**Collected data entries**
»»

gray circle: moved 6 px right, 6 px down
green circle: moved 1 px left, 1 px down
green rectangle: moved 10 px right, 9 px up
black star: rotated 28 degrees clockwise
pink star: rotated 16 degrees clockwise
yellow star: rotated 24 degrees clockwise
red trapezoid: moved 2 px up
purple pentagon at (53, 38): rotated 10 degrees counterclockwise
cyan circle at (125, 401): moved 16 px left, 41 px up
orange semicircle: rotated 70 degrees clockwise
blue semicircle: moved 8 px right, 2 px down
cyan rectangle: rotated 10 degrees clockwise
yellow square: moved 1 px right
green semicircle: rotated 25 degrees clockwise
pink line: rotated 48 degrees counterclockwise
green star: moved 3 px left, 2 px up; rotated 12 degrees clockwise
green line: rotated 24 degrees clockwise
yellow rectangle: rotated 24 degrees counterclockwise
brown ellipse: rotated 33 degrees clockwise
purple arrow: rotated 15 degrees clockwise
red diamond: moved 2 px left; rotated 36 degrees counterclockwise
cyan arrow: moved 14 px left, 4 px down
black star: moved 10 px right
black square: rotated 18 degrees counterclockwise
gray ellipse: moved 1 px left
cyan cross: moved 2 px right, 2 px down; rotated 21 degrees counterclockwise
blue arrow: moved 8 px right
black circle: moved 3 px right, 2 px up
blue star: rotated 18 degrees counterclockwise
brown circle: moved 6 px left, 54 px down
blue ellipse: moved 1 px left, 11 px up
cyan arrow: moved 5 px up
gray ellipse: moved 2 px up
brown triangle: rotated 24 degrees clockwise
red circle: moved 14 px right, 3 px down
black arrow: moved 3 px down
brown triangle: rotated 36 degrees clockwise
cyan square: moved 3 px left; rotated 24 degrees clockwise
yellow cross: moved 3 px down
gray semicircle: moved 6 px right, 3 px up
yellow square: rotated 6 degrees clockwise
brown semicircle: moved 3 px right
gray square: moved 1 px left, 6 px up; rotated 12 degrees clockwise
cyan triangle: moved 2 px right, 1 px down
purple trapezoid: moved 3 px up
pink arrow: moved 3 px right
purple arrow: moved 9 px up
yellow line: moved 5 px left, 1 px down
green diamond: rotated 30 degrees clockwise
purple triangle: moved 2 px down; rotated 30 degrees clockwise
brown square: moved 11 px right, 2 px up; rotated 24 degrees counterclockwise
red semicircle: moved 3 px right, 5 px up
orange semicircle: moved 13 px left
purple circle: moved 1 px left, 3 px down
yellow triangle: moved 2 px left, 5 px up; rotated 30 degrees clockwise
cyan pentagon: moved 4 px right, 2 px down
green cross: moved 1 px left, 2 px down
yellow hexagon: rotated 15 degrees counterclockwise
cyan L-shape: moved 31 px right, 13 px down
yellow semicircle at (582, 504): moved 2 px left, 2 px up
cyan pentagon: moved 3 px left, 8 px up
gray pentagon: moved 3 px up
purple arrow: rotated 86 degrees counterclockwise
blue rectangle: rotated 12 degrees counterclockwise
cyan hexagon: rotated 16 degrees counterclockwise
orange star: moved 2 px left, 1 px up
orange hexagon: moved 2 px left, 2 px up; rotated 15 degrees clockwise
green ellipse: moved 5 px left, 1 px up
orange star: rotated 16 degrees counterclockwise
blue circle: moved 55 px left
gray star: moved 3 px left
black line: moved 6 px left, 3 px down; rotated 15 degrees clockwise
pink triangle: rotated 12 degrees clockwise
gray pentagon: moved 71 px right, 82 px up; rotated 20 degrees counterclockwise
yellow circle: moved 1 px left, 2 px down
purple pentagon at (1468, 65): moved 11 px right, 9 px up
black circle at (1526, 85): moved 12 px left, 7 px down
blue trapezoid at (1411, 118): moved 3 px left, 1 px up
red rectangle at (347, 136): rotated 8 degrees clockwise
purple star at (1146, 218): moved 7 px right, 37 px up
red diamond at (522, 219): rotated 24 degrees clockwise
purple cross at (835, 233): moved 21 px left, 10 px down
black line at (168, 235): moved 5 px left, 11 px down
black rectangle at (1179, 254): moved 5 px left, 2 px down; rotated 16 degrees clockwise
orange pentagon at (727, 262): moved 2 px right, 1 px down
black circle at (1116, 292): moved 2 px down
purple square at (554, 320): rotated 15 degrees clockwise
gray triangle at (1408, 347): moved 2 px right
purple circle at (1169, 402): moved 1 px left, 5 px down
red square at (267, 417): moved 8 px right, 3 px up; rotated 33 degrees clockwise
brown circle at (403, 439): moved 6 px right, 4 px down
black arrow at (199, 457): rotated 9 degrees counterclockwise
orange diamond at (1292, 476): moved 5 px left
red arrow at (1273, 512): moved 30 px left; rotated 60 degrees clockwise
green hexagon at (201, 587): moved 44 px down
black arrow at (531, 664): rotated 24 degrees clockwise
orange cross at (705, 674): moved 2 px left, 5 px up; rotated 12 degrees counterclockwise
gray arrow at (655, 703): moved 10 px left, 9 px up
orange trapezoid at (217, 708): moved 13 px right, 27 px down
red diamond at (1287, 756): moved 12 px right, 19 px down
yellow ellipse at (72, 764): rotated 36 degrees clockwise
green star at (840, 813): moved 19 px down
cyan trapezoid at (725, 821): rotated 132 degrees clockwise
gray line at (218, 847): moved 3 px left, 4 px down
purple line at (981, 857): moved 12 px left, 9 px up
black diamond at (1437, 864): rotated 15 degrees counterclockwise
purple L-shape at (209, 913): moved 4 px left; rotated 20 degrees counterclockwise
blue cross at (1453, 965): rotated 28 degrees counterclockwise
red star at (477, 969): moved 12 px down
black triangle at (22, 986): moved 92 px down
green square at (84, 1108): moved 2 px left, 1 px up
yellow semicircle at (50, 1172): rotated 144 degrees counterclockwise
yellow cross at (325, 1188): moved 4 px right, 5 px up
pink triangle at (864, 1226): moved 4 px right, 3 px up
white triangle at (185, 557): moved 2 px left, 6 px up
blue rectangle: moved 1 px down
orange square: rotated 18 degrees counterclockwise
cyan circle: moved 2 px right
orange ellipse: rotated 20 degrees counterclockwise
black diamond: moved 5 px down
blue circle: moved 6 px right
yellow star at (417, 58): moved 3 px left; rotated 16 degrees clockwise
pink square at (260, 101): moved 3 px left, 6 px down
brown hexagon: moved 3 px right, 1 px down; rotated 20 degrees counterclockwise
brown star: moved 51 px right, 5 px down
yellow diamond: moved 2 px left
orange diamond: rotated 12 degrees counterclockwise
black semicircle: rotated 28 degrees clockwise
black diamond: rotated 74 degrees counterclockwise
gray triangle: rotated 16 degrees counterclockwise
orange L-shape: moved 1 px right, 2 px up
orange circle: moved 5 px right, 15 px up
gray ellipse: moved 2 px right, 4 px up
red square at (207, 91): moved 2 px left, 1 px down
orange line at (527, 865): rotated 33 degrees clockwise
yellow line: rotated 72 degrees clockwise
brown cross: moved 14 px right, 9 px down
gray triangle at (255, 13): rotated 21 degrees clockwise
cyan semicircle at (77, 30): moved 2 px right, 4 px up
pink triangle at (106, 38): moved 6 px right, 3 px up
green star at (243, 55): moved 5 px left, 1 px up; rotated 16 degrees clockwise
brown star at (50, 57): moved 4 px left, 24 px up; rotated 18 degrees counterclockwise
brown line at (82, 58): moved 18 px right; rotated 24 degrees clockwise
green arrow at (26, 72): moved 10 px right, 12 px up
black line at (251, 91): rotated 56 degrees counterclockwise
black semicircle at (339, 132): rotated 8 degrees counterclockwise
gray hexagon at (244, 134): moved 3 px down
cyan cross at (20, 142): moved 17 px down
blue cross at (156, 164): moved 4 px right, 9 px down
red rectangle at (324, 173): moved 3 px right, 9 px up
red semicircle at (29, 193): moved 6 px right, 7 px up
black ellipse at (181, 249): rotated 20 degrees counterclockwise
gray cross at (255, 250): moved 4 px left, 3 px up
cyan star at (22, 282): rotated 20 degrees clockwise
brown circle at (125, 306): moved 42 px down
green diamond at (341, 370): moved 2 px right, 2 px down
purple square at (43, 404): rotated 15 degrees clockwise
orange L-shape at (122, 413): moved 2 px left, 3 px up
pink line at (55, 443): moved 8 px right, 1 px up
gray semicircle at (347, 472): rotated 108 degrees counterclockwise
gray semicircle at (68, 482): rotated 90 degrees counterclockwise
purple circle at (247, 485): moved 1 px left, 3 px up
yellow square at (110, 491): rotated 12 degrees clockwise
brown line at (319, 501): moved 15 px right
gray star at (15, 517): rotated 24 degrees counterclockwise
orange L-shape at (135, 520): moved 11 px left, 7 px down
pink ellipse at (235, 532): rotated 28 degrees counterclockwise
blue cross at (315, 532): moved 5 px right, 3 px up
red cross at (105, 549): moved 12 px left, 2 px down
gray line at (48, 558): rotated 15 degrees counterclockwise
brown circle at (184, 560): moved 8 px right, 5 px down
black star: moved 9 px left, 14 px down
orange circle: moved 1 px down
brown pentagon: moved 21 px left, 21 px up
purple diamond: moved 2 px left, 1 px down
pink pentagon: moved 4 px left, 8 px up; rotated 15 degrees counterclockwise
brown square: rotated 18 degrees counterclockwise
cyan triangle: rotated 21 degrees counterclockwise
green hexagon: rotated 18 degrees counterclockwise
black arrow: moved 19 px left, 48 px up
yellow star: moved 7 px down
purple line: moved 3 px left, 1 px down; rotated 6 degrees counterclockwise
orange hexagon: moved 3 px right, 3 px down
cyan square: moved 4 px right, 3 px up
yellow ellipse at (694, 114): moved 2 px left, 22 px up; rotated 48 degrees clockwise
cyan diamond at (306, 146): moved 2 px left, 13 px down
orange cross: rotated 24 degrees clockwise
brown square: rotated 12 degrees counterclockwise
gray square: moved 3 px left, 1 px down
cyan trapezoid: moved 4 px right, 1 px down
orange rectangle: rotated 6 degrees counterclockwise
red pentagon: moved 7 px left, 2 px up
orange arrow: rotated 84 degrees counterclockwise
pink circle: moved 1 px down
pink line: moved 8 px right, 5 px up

««

Please make an exact copy of the lines above from the line with "red star at (477, 969): moved 12 px down" through the line with "orange square: rotated", both ends included.

**Expected answer**
red star at (477, 969): moved 12 px down
black triangle at (22, 986): moved 92 px down
green square at (84, 1108): moved 2 px left, 1 px up
yellow semicircle at (50, 1172): rotated 144 degrees counterclockwise
yellow cross at (325, 1188): moved 4 px right, 5 px up
pink triangle at (864, 1226): moved 4 px right, 3 px up
white triangle at (185, 557): moved 2 px left, 6 px up
blue rectangle: moved 1 px down
orange square: rotated 18 degrees counterclockwise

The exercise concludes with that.